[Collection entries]
====================

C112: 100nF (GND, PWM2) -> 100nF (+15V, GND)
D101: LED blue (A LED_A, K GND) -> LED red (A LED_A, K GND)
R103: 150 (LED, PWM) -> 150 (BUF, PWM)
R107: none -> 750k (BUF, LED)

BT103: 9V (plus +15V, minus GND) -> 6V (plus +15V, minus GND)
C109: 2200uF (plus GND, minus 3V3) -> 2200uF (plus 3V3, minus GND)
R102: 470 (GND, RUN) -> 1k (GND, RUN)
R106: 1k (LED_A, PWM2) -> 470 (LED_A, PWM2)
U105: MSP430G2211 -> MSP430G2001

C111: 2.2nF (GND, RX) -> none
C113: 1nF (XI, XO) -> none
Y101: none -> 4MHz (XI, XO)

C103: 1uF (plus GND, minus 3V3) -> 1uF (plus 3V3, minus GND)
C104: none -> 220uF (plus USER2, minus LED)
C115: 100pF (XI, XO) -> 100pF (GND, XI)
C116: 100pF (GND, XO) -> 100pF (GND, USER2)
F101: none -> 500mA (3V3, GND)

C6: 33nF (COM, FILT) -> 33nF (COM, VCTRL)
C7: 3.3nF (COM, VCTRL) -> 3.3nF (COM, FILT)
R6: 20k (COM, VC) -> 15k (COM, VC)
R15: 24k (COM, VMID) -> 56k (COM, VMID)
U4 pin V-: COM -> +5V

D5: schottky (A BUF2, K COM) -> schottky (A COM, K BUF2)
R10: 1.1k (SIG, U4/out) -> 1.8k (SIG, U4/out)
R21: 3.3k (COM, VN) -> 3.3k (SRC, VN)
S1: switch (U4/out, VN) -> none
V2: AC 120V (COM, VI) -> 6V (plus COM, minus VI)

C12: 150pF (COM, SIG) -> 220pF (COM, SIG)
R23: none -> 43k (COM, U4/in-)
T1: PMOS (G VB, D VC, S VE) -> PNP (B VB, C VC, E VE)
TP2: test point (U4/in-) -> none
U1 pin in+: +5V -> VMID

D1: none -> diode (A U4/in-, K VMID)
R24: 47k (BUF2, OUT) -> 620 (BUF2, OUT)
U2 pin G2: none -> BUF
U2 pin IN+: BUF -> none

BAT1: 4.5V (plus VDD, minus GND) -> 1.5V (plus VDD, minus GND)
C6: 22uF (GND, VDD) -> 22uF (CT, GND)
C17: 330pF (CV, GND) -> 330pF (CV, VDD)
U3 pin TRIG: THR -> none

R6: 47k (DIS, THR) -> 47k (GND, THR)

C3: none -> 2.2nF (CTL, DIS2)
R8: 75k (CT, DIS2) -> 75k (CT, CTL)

====================

§ YOUR ASSIGNMENT
Copy exactly the lines above, from the one containing "C103: 1uF (plus" through the very last line.

§ FINAL ANSWER
C103: 1uF (plus GND, minus 3V3) -> 1uF (plus 3V3, minus GND)
C104: none -> 220uF (plus USER2, minus LED)
C115: 100pF (XI, XO) -> 100pF (GND, XI)
C116: 100pF (GND, XO) -> 100pF (GND, USER2)
F101: none -> 500mA (3V3, GND)

C6: 33nF (COM, FILT) -> 33nF (COM, VCTRL)
C7: 3.3nF (COM, VCTRL) -> 3.3nF (COM, FILT)
R6: 20k (COM, VC) -> 15k (COM, VC)
R15: 24k (COM, VMID) -> 56k (COM, VMID)
U4 pin V-: COM -> +5V

D5: schottky (A BUF2, K COM) -> schottky (A COM, K BUF2)
R10: 1.1k (SIG, U4/out) -> 1.8k (SIG, U4/out)
R21: 3.3k (COM, VN) -> 3.3k (SRC, VN)
S1: switch (U4/out, VN) -> none
V2: AC 120V (COM, VI) -> 6V (plus COM, minus VI)

C12: 150pF (COM, SIG) -> 220pF (COM, SIG)
R23: none -> 43k (COM, U4/in-)
T1: PMOS (G VB, D VC, S VE) -> PNP (B VB, C VC, E VE)
TP2: test point (U4/in-) -> none
U1 pin in+: +5V -> VMID

D1: none -> diode (A U4/in-, K VMID)
R24: 47k (BUF2, OUT) -> 620 (BUF2, OUT)
U2 pin G2: none -> BUF
U2 pin IN+: BUF -> none

BAT1: 4.5V (plus VDD, minus GND) -> 1.5V (plus VDD, minus GND)
C6: 22uF (GND, VDD) -> 22uF (CT, GND)
C17: 330pF (CV, GND) -> 330pF (CV, VDD)
U3 pin TRIG: THR -> none

R6: 47k (DIS, THR) -> 47k (GND, THR)

C3: none -> 2.2nF (CTL, DIS2)
R8: 75k (CT, DIS2) -> 75k (CT, CTL)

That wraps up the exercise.